Listed records –
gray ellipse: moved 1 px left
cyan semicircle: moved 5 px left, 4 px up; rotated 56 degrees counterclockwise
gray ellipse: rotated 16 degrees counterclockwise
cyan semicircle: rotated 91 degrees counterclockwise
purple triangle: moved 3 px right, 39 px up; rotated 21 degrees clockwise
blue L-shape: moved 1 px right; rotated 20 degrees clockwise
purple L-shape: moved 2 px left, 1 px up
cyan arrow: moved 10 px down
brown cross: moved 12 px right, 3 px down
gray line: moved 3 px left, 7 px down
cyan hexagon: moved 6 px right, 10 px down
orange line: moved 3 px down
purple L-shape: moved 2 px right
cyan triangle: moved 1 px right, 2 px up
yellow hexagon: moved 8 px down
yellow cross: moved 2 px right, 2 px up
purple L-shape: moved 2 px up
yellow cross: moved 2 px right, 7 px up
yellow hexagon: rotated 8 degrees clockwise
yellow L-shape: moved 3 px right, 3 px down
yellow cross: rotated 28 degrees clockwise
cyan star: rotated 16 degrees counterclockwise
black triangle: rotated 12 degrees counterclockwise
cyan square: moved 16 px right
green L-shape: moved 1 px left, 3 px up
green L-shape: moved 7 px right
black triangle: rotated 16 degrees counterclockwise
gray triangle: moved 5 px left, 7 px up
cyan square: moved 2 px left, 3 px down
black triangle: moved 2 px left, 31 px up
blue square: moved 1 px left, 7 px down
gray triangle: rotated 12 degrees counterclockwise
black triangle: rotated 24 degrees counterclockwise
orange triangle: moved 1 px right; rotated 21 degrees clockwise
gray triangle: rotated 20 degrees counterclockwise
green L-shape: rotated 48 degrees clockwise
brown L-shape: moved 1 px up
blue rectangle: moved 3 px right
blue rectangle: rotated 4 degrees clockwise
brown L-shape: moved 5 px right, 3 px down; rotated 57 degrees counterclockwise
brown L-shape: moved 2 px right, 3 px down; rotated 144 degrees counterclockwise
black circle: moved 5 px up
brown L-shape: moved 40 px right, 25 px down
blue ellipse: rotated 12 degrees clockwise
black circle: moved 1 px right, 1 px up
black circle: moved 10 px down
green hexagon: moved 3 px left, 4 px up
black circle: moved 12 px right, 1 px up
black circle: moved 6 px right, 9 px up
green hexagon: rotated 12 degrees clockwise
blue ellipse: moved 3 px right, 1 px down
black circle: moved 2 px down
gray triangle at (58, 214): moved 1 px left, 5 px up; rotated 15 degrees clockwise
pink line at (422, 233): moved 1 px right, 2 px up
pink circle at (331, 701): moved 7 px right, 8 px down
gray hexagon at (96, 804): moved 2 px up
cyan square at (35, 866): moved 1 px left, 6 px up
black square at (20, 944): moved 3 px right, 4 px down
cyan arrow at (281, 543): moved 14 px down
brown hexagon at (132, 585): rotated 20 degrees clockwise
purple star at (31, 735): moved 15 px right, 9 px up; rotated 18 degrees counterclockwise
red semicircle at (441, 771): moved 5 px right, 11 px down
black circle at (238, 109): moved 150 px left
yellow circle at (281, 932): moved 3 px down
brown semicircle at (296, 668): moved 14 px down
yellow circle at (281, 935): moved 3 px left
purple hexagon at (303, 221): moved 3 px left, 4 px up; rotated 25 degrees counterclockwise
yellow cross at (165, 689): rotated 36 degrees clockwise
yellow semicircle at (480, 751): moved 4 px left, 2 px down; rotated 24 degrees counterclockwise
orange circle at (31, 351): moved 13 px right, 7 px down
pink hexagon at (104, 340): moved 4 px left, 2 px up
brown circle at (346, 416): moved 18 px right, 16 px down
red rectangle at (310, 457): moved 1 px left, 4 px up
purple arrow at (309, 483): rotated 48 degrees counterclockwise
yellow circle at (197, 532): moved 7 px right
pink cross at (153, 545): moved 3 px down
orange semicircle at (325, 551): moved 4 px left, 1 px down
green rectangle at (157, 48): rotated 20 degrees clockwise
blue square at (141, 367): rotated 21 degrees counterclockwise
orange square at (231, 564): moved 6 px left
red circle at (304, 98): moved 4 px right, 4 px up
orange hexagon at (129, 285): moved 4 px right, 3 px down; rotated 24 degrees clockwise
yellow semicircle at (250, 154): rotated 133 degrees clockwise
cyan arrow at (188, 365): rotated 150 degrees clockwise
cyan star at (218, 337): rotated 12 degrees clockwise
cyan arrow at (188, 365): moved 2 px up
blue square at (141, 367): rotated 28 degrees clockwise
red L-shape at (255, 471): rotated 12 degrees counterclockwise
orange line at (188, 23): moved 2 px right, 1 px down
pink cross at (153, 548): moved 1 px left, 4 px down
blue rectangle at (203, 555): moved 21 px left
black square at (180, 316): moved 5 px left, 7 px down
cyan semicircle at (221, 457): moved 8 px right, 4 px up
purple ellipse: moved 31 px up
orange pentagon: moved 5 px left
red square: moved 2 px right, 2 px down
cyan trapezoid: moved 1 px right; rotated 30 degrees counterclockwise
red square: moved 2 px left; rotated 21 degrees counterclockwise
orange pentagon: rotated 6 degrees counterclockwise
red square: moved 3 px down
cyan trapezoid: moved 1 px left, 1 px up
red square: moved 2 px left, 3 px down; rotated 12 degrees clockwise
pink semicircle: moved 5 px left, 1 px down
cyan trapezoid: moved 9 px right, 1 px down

Aim – Copy out every one of the lines above, word for word and in the same order.

Task result –
gray ellipse: moved 1 px left
cyan semicircle: moved 5 px left, 4 px up; rotated 56 degrees counterclockwise
gray ellipse: rotated 16 degrees counterclockwise
cyan semicircle: rotated 91 degrees counterclockwise
purple triangle: moved 3 px right, 39 px up; rotated 21 degrees clockwise
blue L-shape: moved 1 px right; rotated 20 degrees clockwise
purple L-shape: moved 2 px left, 1 px up
cyan arrow: moved 10 px down
brown cross: moved 12 px right, 3 px down
gray line: moved 3 px left, 7 px down
cyan hexagon: moved 6 px right, 10 px down
orange line: moved 3 px down
purple L-shape: moved 2 px right
cyan triangle: moved 1 px right, 2 px up
yellow hexagon: moved 8 px down
yellow cross: moved 2 px right, 2 px up
purple L-shape: moved 2 px up
yellow cross: moved 2 px right, 7 px up
yellow hexagon: rotated 8 degrees clockwise
yellow L-shape: moved 3 px right, 3 px down
yellow cross: rotated 28 degrees clockwise
cyan star: rotated 16 degrees counterclockwise
black triangle: rotated 12 degrees counterclockwise
cyan square: moved 16 px right
green L-shape: moved 1 px left, 3 px up
green L-shape: moved 7 px right
black triangle: rotated 16 degrees counterclockwise
gray triangle: moved 5 px left, 7 px up
cyan square: moved 2 px left, 3 px down
black triangle: moved 2 px left, 31 px up
blue square: moved 1 px left, 7 px down
gray triangle: rotated 12 degrees counterclockwise
black triangle: rotated 24 degrees counterclockwise
orange triangle: moved 1 px right; rotated 21 degrees clockwise
gray triangle: rotated 20 degrees counterclockwise
green L-shape: rotated 48 degrees clockwise
brown L-shape: moved 1 px up
blue rectangle: moved 3 px right
blue rectangle: rotated 4 degrees clockwise
brown L-shape: moved 5 px right, 3 px down; rotated 57 degrees counterclockwise
brown L-shape: moved 2 px right, 3 px down; rotated 144 degrees counterclockwise
black circle: moved 5 px up
brown L-shape: moved 40 px right, 25 px down
blue ellipse: rotated 12 degrees clockwise
black circle: moved 1 px right, 1 px up
black circle: moved 10 px down
green hexagon: moved 3 px left, 4 px up
black circle: moved 12 px right, 1 px up
black circle: moved 6 px right, 9 px up
green hexagon: rotated 12 degrees clockwise
blue ellipse: moved 3 px right, 1 px down
black circle: moved 2 px down
gray triangle at (58, 214): moved 1 px left, 5 px up; rotated 15 degrees clockwise
pink line at (422, 233): moved 1 px right, 2 px up
pink circle at (331, 701): moved 7 px right, 8 px down
gray hexagon at (96, 804): moved 2 px up
cyan square at (35, 866): moved 1 px left, 6 px up
black square at (20, 944): moved 3 px right, 4 px down
cyan arrow at (281, 543): moved 14 px down
brown hexagon at (132, 585): rotated 20 degrees clockwise
purple star at (31, 735): moved 15 px right, 9 px up; rotated 18 degrees counterclockwise
red semicircle at (441, 771): moved 5 px right, 11 px down
black circle at (238, 109): moved 150 px left
yellow circle at (281, 932): moved 3 px down
brown semicircle at (296, 668): moved 14 px down
yellow circle at (281, 935): moved 3 px left
purple hexagon at (303, 221): moved 3 px left, 4 px up; rotated 25 degrees counterclockwise
yellow cross at (165, 689): rotated 36 degrees clockwise
yellow semicircle at (480, 751): moved 4 px left, 2 px down; rotated 24 degrees counterclockwise
orange circle at (31, 351): moved 13 px right, 7 px down
pink hexagon at (104, 340): moved 4 px left, 2 px up
brown circle at (346, 416): moved 18 px right, 16 px down
red rectangle at (310, 457): moved 1 px left, 4 px up
purple arrow at (309, 483): rotated 48 degrees counterclockwise
yellow circle at (197, 532): moved 7 px right
pink cross at (153, 545): moved 3 px down
orange semicircle at (325, 551): moved 4 px left, 1 px down
green rectangle at (157, 48): rotated 20 degrees clockwise
blue square at (141, 367): rotated 21 degrees counterclockwise
orange square at (231, 564): moved 6 px left
red circle at (304, 98): moved 4 px right, 4 px up
orange hexagon at (129, 285): moved 4 px right, 3 px down; rotated 24 degrees clockwise
yellow semicircle at (250, 154): rotated 133 degrees clockwise
cyan arrow at (188, 365): rotated 150 degrees clockwise
cyan star at (218, 337): rotated 12 degrees clockwise
cyan arrow at (188, 365): moved 2 px up
blue square at (141, 367): rotated 28 degrees clockwise
red L-shape at (255, 471): rotated 12 degrees counterclockwise
orange line at (188, 23): moved 2 px right, 1 px down
pink cross at (153, 548): moved 1 px left, 4 px down
blue rectangle at (203, 555): moved 21 px left
black square at (180, 316): moved 5 px left, 7 px down
cyan semicircle at (221, 457): moved 8 px right, 4 px up
purple ellipse: moved 31 px up
orange pentagon: moved 5 px left
red square: moved 2 px right, 2 px down
cyan trapezoid: moved 1 px right; rotated 30 degrees counterclockwise
red square: moved 2 px left; rotated 21 degrees counterclockwise
orange pentagon: rotated 6 degrees counterclockwise
red square: moved 3 px down
cyan trapezoid: moved 1 px left, 1 px up
red square: moved 2 px left, 3 px down; rotated 12 degrees clockwise
pink semicircle: moved 5 px left, 1 px down
cyan trapezoid: moved 9 px right, 1 px down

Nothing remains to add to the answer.